= Requirement =
Send back exactly the lines from the opening line of the records below through the one with "DRIVER3 pin ENA: D4 -> D8".

Collected data entries
■ ■ ■ ■ ■
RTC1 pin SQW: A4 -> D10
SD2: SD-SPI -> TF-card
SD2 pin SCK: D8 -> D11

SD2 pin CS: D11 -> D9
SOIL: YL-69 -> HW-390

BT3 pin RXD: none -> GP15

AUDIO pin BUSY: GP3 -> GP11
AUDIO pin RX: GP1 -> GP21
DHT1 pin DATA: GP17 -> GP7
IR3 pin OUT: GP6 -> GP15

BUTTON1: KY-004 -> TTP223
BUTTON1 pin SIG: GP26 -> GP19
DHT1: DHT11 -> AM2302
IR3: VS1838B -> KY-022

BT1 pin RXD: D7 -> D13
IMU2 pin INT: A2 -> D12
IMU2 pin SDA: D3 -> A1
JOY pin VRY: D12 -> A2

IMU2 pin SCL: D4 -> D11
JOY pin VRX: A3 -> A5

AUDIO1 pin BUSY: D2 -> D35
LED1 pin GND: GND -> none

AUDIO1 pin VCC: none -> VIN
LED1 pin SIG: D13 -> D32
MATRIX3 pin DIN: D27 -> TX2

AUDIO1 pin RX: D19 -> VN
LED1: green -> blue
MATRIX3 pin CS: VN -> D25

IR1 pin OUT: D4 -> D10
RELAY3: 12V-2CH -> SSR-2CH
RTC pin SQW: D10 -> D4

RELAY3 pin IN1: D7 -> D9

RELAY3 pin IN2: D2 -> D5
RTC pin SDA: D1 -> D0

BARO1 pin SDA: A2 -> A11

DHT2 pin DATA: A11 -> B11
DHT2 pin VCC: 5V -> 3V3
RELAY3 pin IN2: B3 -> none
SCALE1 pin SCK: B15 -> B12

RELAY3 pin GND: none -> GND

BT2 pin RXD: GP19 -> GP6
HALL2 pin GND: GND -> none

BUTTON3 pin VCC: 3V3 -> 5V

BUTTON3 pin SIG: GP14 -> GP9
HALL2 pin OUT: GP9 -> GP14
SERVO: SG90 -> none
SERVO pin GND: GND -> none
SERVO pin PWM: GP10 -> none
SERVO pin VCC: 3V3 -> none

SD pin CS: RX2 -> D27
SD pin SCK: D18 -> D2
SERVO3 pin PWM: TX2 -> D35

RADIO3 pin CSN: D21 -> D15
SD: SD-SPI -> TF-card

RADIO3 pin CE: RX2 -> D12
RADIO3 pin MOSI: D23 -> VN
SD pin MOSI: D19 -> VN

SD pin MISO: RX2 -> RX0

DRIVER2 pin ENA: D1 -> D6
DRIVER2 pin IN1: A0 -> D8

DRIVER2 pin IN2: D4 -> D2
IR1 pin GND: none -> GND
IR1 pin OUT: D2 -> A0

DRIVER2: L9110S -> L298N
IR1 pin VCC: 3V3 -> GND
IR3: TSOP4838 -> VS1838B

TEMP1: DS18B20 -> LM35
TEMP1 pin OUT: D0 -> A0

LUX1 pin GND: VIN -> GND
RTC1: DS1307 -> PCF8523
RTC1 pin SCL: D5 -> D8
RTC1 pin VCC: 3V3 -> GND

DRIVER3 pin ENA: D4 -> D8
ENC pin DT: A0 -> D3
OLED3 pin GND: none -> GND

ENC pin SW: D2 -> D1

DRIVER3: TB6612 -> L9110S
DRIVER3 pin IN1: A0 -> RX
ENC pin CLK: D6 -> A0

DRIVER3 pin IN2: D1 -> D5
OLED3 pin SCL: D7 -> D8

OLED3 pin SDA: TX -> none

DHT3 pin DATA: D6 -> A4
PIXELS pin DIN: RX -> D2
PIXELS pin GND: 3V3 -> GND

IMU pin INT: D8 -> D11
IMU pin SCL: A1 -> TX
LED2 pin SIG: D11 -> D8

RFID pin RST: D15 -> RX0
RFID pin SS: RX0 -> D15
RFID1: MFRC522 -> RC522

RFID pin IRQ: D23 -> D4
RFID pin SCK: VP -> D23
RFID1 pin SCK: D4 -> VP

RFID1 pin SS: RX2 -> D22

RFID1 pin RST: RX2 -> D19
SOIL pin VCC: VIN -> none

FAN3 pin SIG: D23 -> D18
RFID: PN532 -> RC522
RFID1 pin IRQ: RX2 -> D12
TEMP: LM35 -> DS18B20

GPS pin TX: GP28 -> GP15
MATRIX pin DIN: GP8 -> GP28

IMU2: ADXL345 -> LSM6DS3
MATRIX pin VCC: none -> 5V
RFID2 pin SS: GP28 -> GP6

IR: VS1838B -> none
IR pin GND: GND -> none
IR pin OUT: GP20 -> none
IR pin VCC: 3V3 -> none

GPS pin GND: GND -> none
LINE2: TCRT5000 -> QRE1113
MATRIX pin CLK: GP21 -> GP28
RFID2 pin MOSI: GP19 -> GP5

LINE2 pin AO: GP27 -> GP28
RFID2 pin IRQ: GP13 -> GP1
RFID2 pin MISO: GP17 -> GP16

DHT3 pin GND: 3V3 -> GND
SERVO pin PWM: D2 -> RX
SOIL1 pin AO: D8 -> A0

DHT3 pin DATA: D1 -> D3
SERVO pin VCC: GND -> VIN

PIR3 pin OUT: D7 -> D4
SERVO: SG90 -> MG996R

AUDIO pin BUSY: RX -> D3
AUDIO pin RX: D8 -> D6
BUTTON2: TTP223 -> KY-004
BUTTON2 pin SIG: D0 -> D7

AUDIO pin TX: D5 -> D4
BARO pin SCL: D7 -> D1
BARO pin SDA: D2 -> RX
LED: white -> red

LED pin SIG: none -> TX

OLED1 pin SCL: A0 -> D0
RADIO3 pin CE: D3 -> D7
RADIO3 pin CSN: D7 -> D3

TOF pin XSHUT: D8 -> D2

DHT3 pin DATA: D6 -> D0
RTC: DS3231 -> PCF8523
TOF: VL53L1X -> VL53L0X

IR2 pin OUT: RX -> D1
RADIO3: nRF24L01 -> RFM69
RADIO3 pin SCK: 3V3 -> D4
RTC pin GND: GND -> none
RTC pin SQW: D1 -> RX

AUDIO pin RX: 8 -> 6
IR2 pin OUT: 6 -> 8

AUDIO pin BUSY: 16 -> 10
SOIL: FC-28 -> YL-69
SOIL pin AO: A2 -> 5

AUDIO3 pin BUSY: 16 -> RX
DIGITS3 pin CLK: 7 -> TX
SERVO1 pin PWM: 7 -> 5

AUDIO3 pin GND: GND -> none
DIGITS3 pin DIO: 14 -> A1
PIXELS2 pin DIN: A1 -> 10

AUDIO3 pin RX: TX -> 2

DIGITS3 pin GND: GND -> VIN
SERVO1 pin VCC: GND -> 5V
■ ■ ■ ■ ■
= Task solution =
RTC1 pin SQW: A4 -> D10
SD2: SD-SPI -> TF-card
SD2 pin SCK: D8 -> D11

SD2 pin CS: D11 -> D9
SOIL: YL-69 -> HW-390

BT3 pin RXD: none -> GP15

AUDIO pin BUSY: GP3 -> GP11
AUDIO pin RX: GP1 -> GP21
DHT1 pin DATA: GP17 -> GP7
IR3 pin OUT: GP6 -> GP15

BUTTON1: KY-004 -> TTP223
BUTTON1 pin SIG: GP26 -> GP19
DHT1: DHT11 -> AM2302
IR3: VS1838B -> KY-022

BT1 pin RXD: D7 -> D13
IMU2 pin INT: A2 -> D12
IMU2 pin SDA: D3 -> A1
JOY pin VRY: D12 -> A2

IMU2 pin SCL: D4 -> D11
JOY pin VRX: A3 -> A5

AUDIO1 pin BUSY: D2 -> D35
LED1 pin GND: GND -> none

AUDIO1 pin VCC: none -> VIN
LED1 pin SIG: D13 -> D32
MATRIX3 pin DIN: D27 -> TX2

AUDIO1 pin RX: D19 -> VN
LED1: green -> blue
MATRIX3 pin CS: VN -> D25

IR1 pin OUT: D4 -> D10
RELAY3: 12V-2CH -> SSR-2CH
RTC pin SQW: D10 -> D4

RELAY3 pin IN1: D7 -> D9

RELAY3 pin IN2: D2 -> D5
RTC pin SDA: D1 -> D0

BARO1 pin SDA: A2 -> A11

DHT2 pin DATA: A11 -> B11
DHT2 pin VCC: 5V -> 3V3
RELAY3 pin IN2: B3 -> none
SCALE1 pin SCK: B15 -> B12

RELAY3 pin GND: none -> GND

BT2 pin RXD: GP19 -> GP6
HALL2 pin GND: GND -> none

BUTTON3 pin VCC: 3V3 -> 5V

BUTTON3 pin SIG: GP14 -> GP9
HALL2 pin OUT: GP9 -> GP14
SERVO: SG90 -> none
SERVO pin GND: GND -> none
SERVO pin PWM: GP10 -> none
SERVO pin VCC: 3V3 -> none

SD pin CS: RX2 -> D27
SD pin SCK: D18 -> D2
SERVO3 pin PWM: TX2 -> D35

RADIO3 pin CSN: D21 -> D15
SD: SD-SPI -> TF-card

RADIO3 pin CE: RX2 -> D12
RADIO3 pin MOSI: D23 -> VN
SD pin MOSI: D19 -> VN

SD pin MISO: RX2 -> RX0

DRIVER2 pin ENA: D1 -> D6
DRIVER2 pin IN1: A0 -> D8

DRIVER2 pin IN2: D4 -> D2
IR1 pin GND: none -> GND
IR1 pin OUT: D2 -> A0

DRIVER2: L9110S -> L298N
IR1 pin VCC: 3V3 -> GND
IR3: TSOP4838 -> VS1838B

TEMP1: DS18B20 -> LM35
TEMP1 pin OUT: D0 -> A0

LUX1 pin GND: VIN -> GND
RTC1: DS1307 -> PCF8523
RTC1 pin SCL: D5 -> D8
RTC1 pin VCC: 3V3 -> GND

DRIVER3 pin ENA: D4 -> D8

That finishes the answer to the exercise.